YOUR GOAL >>
Check each line of the records below and collect those that include the word "brown".

***** DATA FOR REVIEW *****

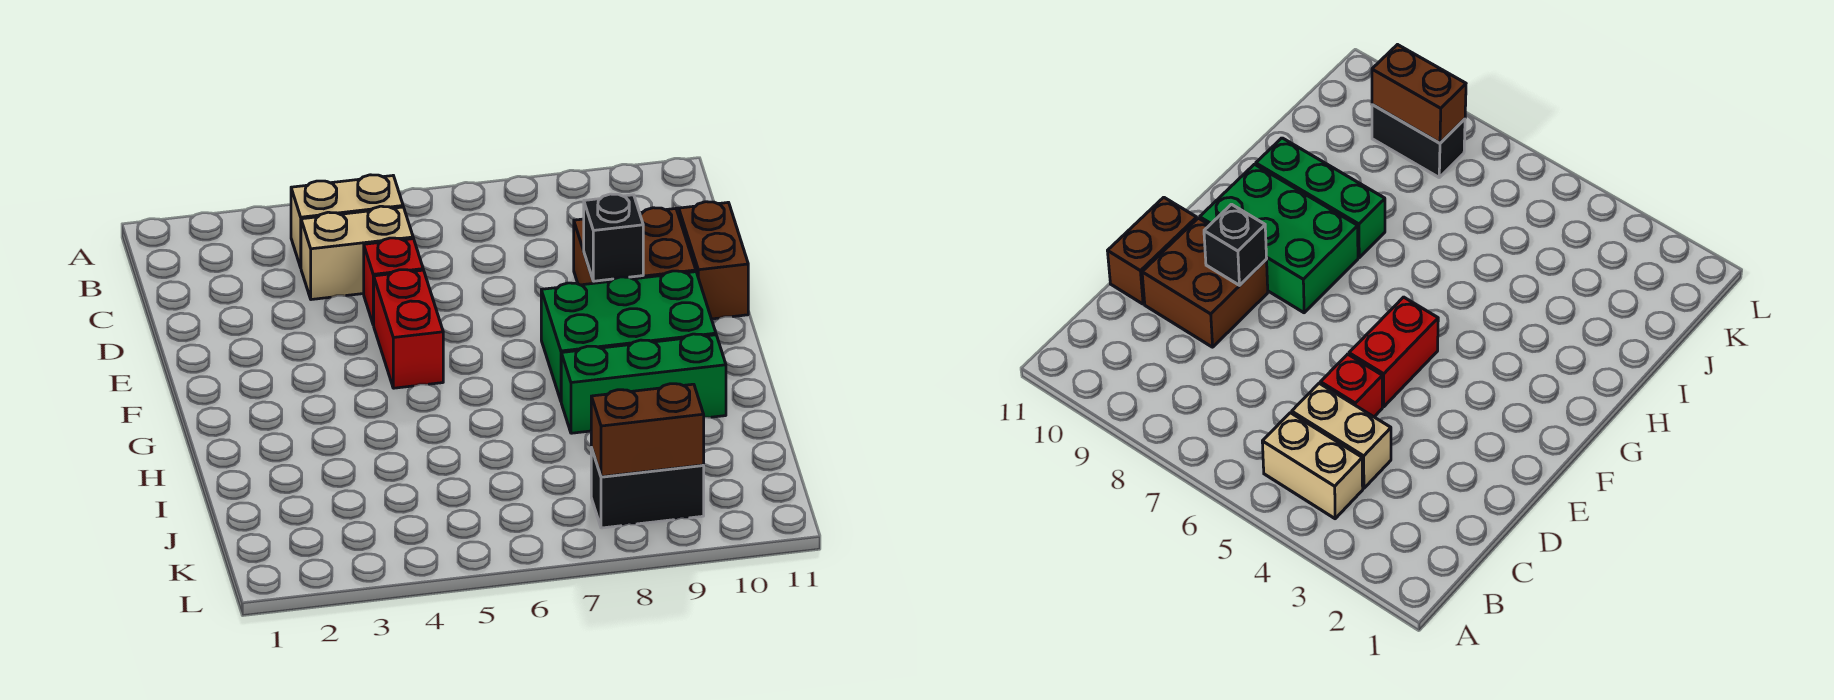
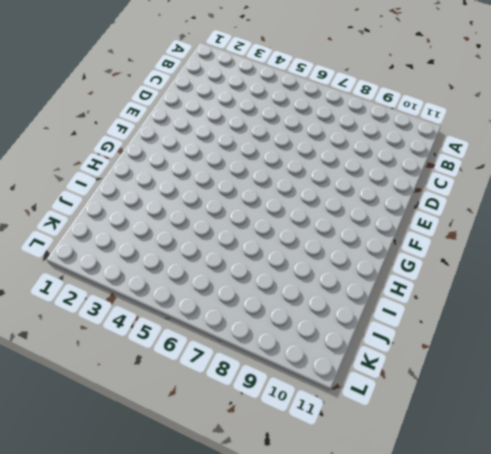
none -> tan brick B4:B5 level 1
none -> tan brick C4:C5 level 1

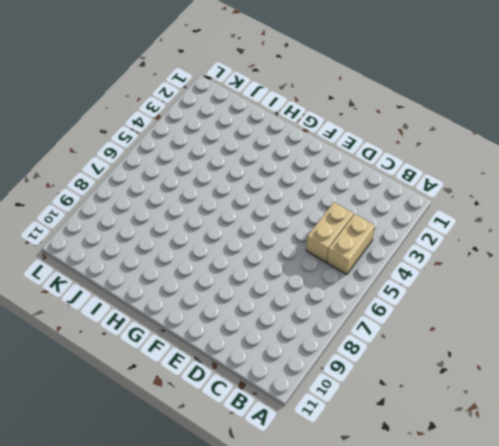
none -> red brick D5 level 1
none -> brown brick D9:E10 level 1

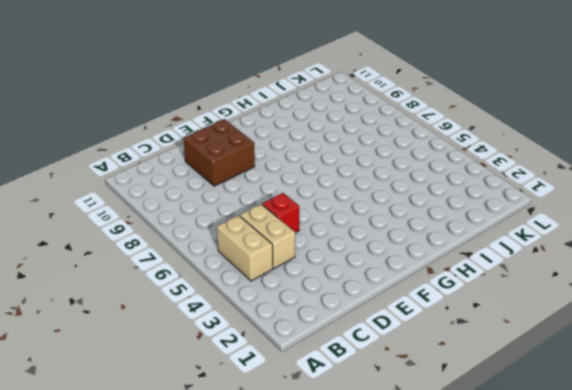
none -> brown brick D11:E11 level 1
none -> red brick E5:F5 level 1

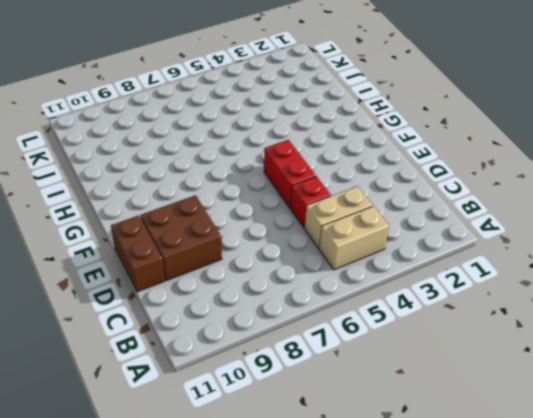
none -> green brick F8:G10 level 1
none -> green brick H8:H10 level 1

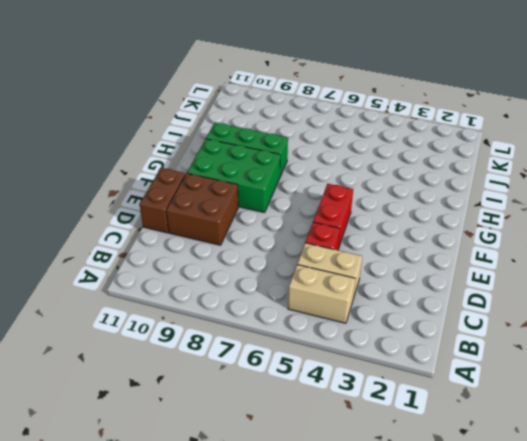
none -> black brick K8:K9 level 1
none -> black brick E9 level 2

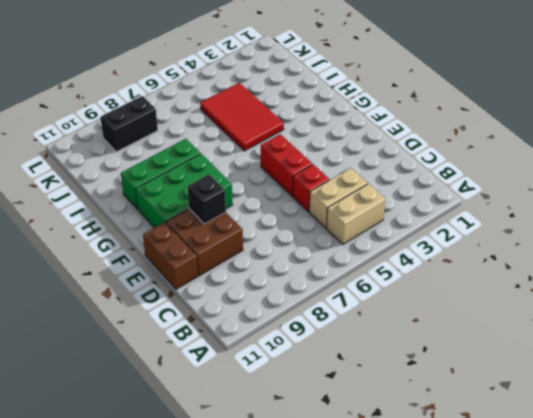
red tile H4:J5 level 1 -> none
none -> brown brick K8:K9 level 2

*****

ANSWER BELOW >>
none -> brown brick D9:E10 level 1
none -> brown brick D11:E11 level 1
none -> brown brick K8:K9 level 2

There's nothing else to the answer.